[Before-and-after scene images]
=-=-=

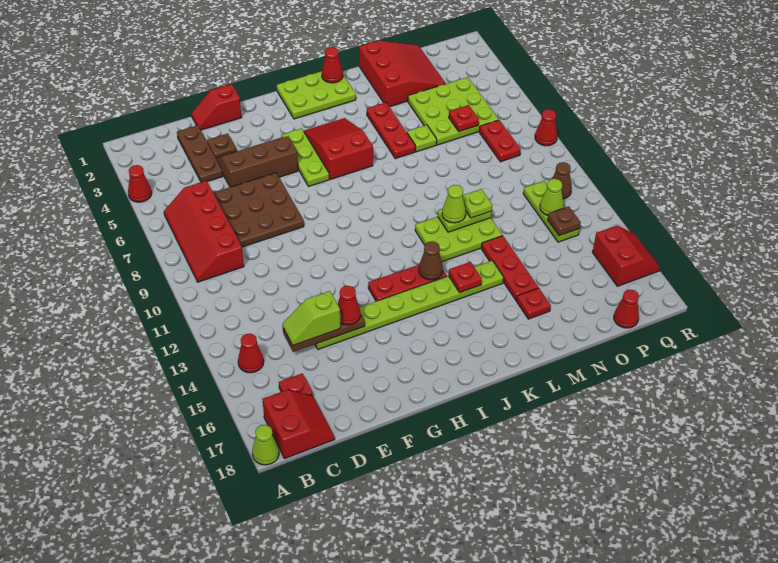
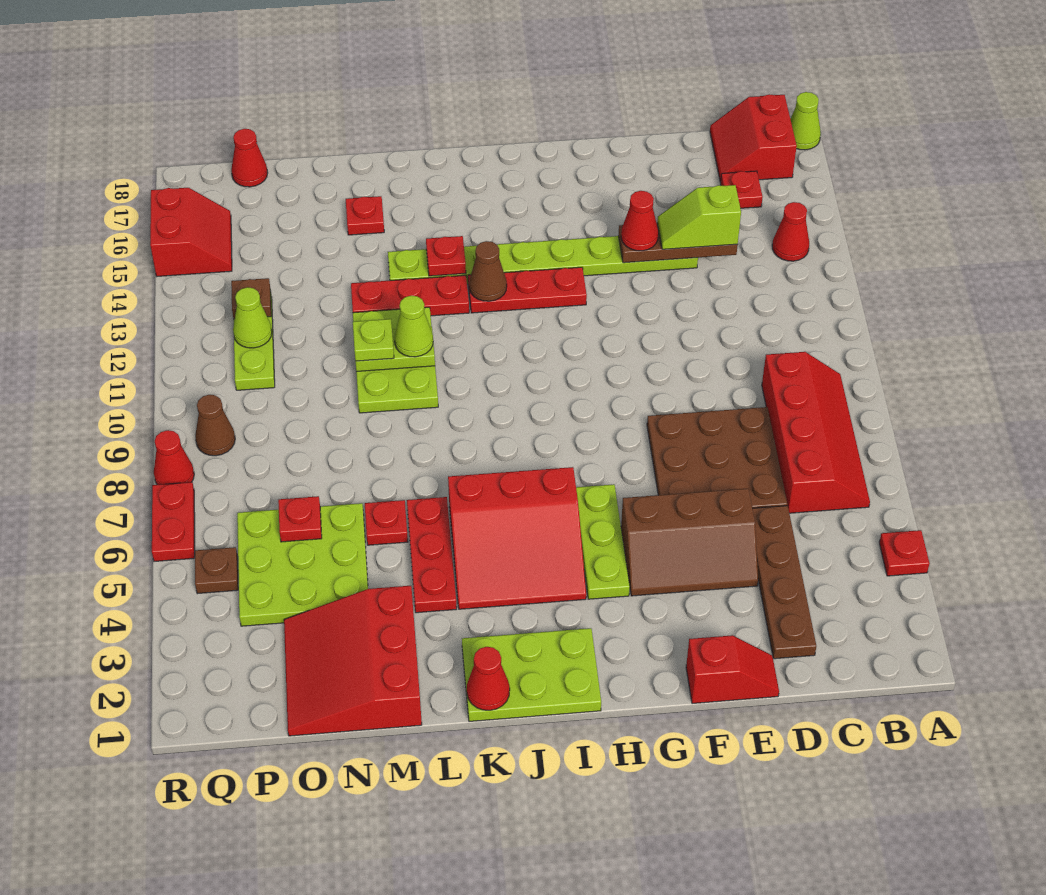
red cone A4 level 1 -> red plate A4 level 1
brown plate D2:D4 level 1 -> brown plate D2:D5 level 1
lime slope D14:E14 level 3 top E -> lime slope D14:E14 level 3 top D
brown plate E3 level 1 -> brown plate Q5 level 1
red slope I4:J6 level 1 top 6 -> red slope I4:K6 level 1 top 6
lime plate K11:M12 level 1 -> lime plate L10:M12 level 1
lime plate M6 level 1 -> red plate M6 level 1
red plate M13:M15 level 1 -> red plate K13:M13 level 1
red plate P7:P8 level 1 -> red plate R6:R7 level 1
brown cone Q11 level 1 -> brown cone Q9 level 1
red slope Q15:R16 level 1 top Q -> red slope Q15:R16 level 1 top R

=-=-=

Your assignment =
Return, word for word, the lines from the one containing "brown cone Q11" through the end of the data above, both ends included, and nothing else.

Solution to the exercise =
brown cone Q11 level 1 -> brown cone Q9 level 1
red slope Q15:R16 level 1 top Q -> red slope Q15:R16 level 1 top R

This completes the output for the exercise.